* [Exercise description]: The data below should be retyped exactly, with the pictures left out.

Data shown Block Start

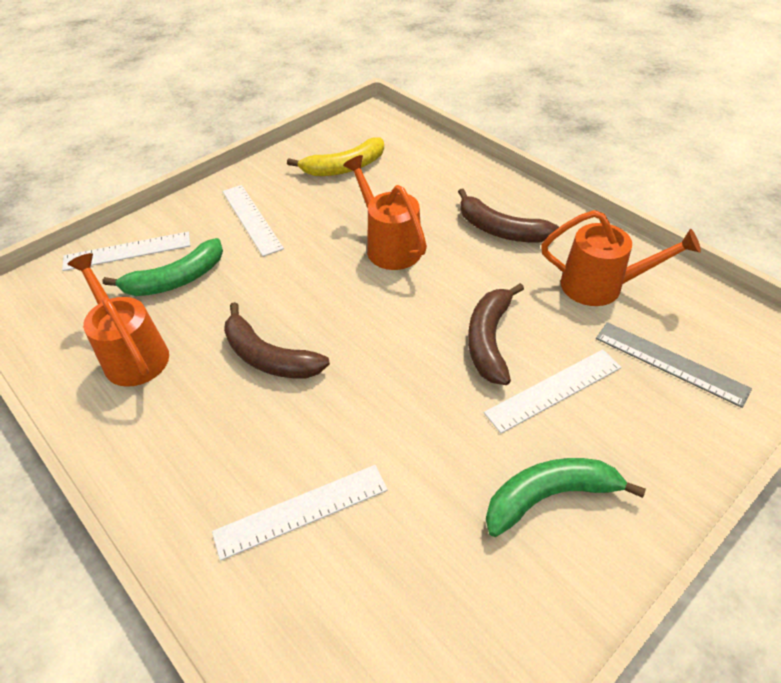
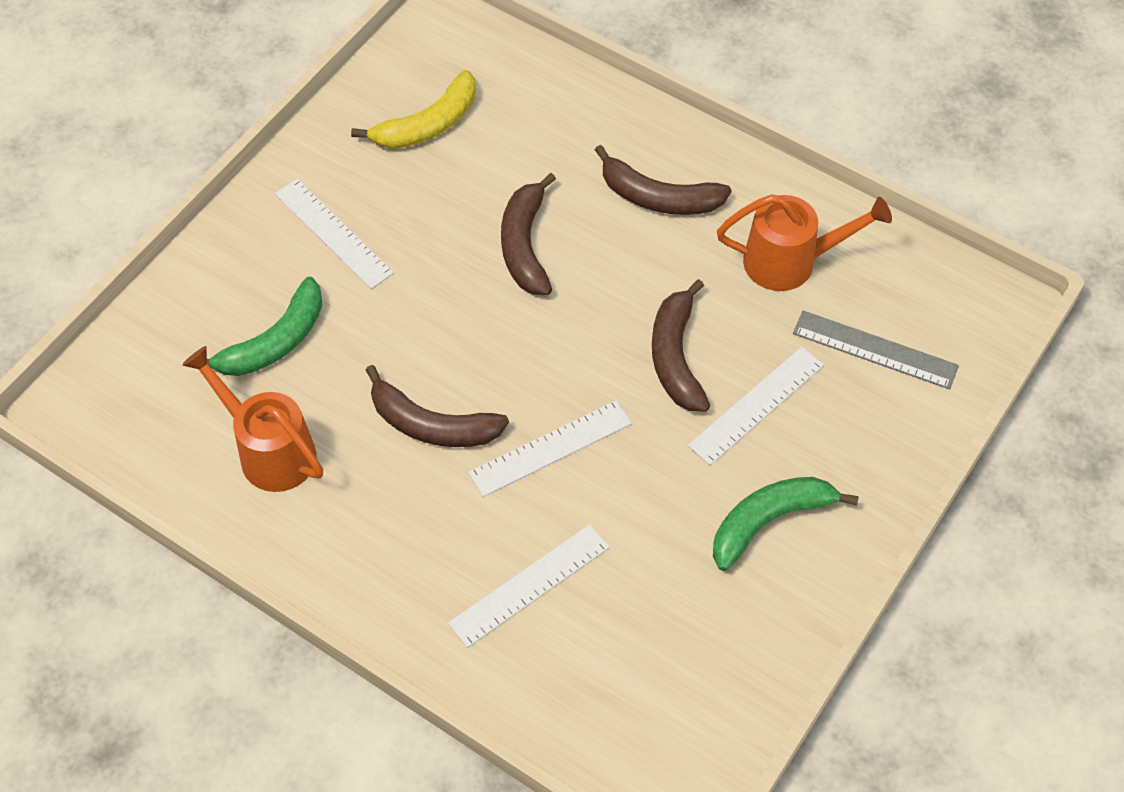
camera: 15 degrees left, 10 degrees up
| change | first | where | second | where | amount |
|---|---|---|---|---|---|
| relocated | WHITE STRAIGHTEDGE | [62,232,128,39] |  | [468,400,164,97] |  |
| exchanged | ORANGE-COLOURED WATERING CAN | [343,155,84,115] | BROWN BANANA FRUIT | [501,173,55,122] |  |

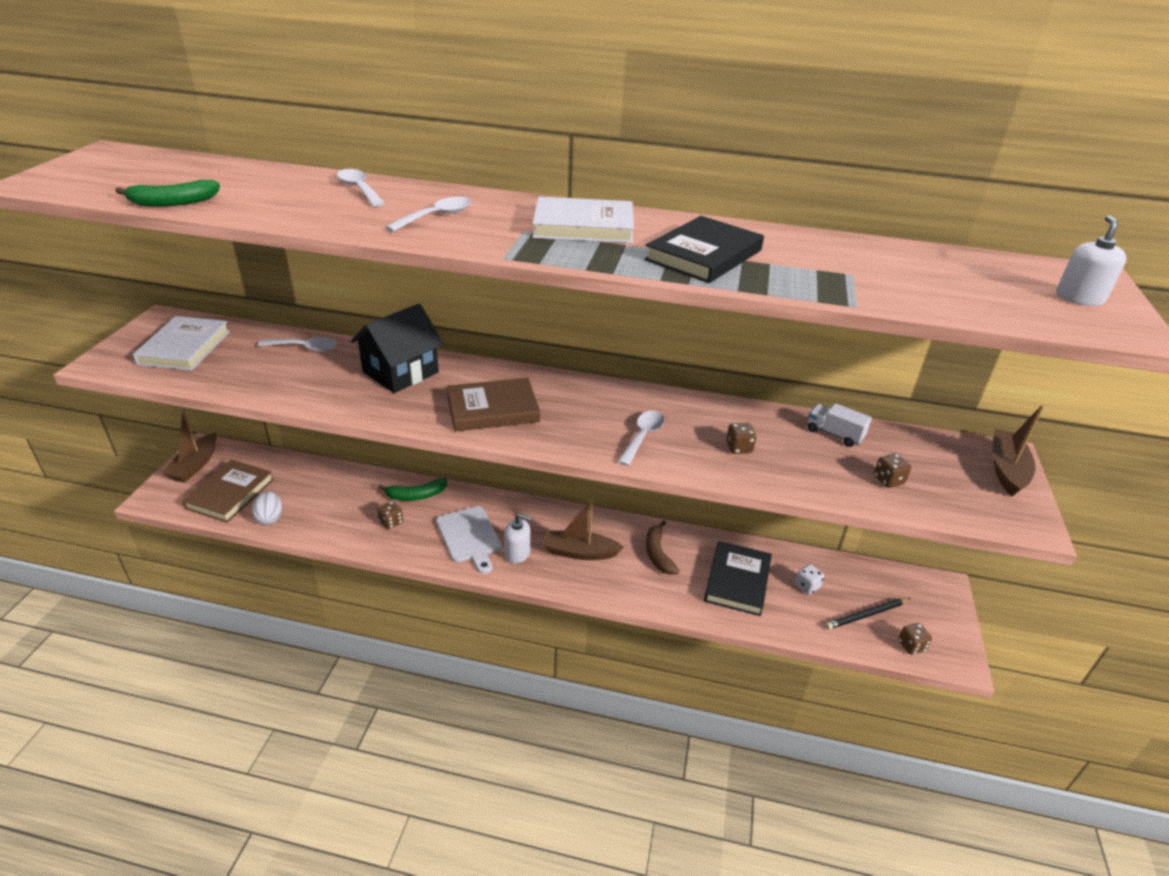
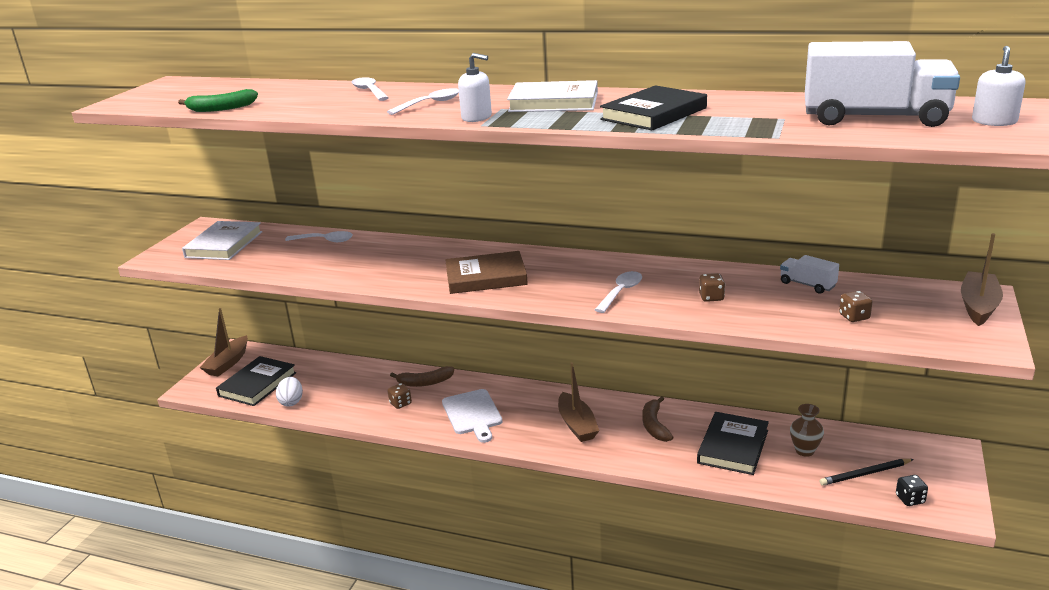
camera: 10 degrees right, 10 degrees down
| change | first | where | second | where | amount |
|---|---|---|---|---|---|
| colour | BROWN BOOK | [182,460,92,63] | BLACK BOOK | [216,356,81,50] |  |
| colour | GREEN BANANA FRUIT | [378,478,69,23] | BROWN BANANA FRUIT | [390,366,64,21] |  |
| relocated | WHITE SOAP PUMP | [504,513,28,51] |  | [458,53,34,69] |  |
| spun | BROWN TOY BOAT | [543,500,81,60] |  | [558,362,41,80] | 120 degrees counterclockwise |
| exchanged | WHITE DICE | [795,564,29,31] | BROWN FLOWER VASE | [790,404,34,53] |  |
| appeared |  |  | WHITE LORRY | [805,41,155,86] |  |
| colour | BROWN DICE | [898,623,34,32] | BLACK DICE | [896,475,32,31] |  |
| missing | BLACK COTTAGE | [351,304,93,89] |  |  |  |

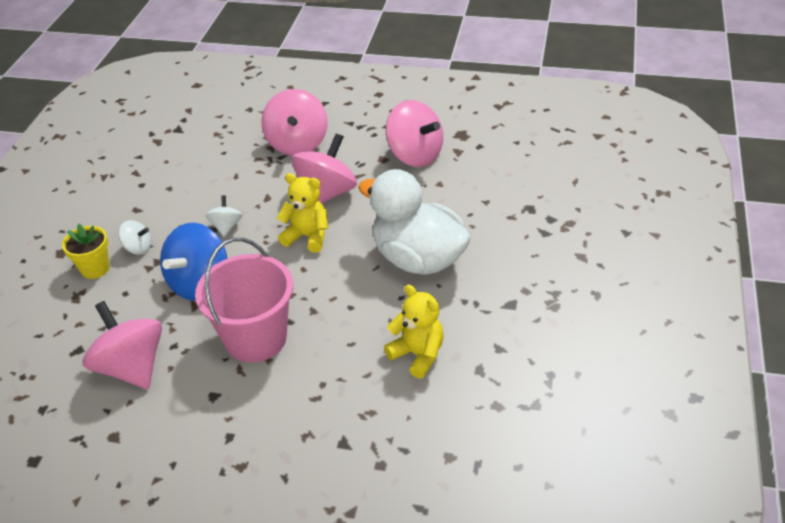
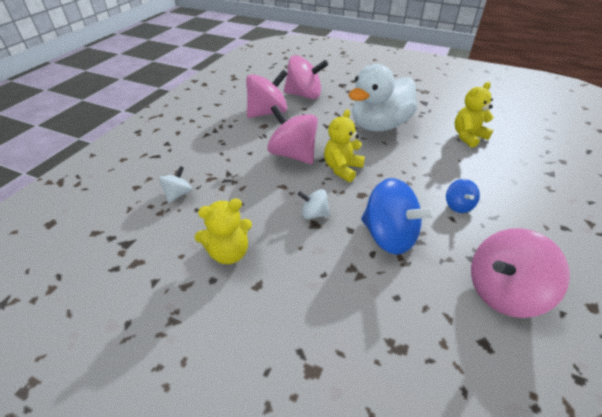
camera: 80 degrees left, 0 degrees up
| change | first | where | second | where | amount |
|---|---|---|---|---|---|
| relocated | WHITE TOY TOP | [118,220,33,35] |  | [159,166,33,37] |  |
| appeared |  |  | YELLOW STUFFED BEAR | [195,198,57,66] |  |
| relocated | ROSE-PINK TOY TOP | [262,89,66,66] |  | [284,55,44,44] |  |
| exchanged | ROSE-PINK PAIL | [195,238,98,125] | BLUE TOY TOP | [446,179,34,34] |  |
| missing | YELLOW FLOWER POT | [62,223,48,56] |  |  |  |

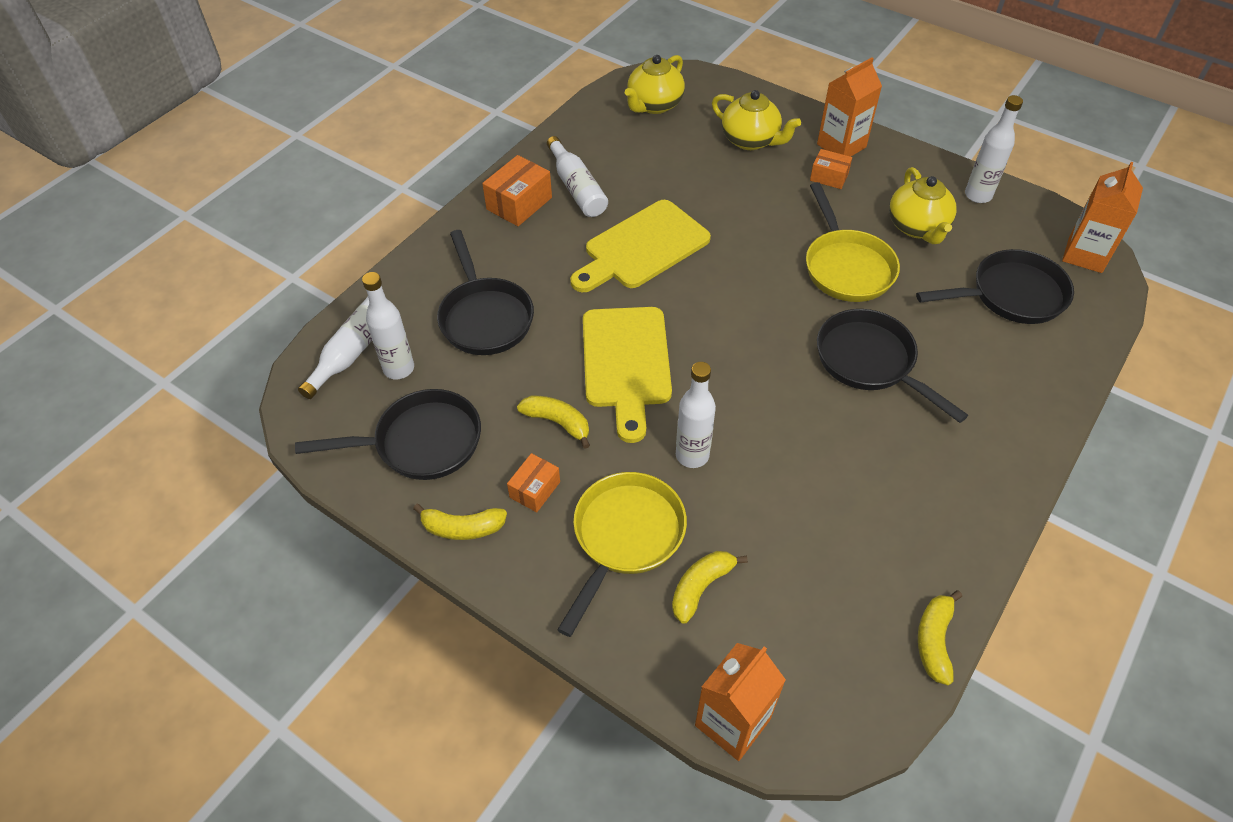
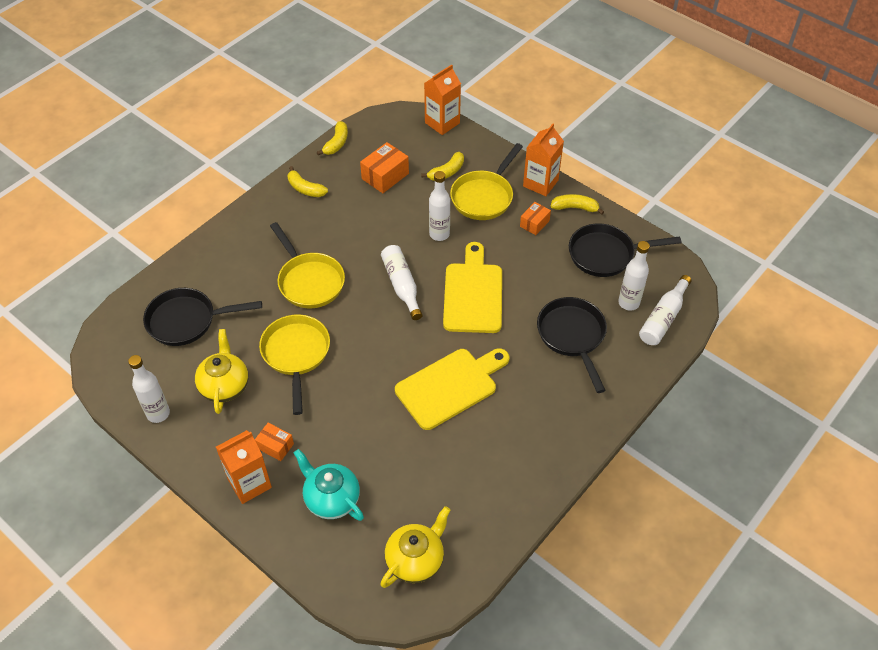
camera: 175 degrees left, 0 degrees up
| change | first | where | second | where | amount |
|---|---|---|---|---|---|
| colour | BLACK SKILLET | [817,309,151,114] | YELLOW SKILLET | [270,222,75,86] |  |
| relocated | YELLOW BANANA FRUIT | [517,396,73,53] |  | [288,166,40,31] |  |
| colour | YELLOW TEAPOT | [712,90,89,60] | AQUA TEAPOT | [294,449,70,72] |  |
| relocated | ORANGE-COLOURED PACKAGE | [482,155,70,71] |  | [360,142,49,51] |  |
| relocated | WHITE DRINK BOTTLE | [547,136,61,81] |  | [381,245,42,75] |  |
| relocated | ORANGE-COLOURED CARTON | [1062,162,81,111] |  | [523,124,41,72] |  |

Data shown Block End

* [Result of this exercise]:
camera: 15 degrees left, 10 degrees up
| change | first | where | second | where | amount |
|---|---|---|---|---|---|
| relocated | WHITE STRAIGHTEDGE | [62,232,128,39] |  | [468,400,164,97] |  |
| exchanged | ORANGE-COLOURED WATERING CAN | [343,155,84,115] | BROWN BANANA FRUIT | [501,173,55,122] |  |

camera: 10 degrees right, 10 degrees down
| change | first | where | second | where | amount |
|---|---|---|---|---|---|
| colour | BROWN BOOK | [182,460,92,63] | BLACK BOOK | [216,356,81,50] |  |
| colour | GREEN BANANA FRUIT | [378,478,69,23] | BROWN BANANA FRUIT | [390,366,64,21] |  |
| relocated | WHITE SOAP PUMP | [504,513,28,51] |  | [458,53,34,69] |  |
| spun | BROWN TOY BOAT | [543,500,81,60] |  | [558,362,41,80] | 120 degrees counterclockwise |
| exchanged | WHITE DICE | [795,564,29,31] | BROWN FLOWER VASE | [790,404,34,53] |  |
| appeared |  |  | WHITE LORRY | [805,41,155,86] |  |
| colour | BROWN DICE | [898,623,34,32] | BLACK DICE | [896,475,32,31] |  |
| missing | BLACK COTTAGE | [351,304,93,89] |  |  |  |

camera: 80 degrees left, 0 degrees up
| change | first | where | second | where | amount |
|---|---|---|---|---|---|
| relocated | WHITE TOY TOP | [118,220,33,35] |  | [159,166,33,37] |  |
| appeared |  |  | YELLOW STUFFED BEAR | [195,198,57,66] |  |
| relocated | ROSE-PINK TOY TOP | [262,89,66,66] |  | [284,55,44,44] |  |
| exchanged | ROSE-PINK PAIL | [195,238,98,125] | BLUE TOY TOP | [446,179,34,34] |  |
| missing | YELLOW FLOWER POT | [62,223,48,56] |  |  |  |

camera: 175 degrees left, 0 degrees up
| change | first | where | second | where | amount |
|---|---|---|---|---|---|
| colour | BLACK SKILLET | [817,309,151,114] | YELLOW SKILLET | [270,222,75,86] |  |
| relocated | YELLOW BANANA FRUIT | [517,396,73,53] |  | [288,166,40,31] |  |
| colour | YELLOW TEAPOT | [712,90,89,60] | AQUA TEAPOT | [294,449,70,72] |  |
| relocated | ORANGE-COLOURED PACKAGE | [482,155,70,71] |  | [360,142,49,51] |  |
| relocated | WHITE DRINK BOTTLE | [547,136,61,81] |  | [381,245,42,75] |  |
| relocated | ORANGE-COLOURED CARTON | [1062,162,81,111] |  | [523,124,41,72] |  |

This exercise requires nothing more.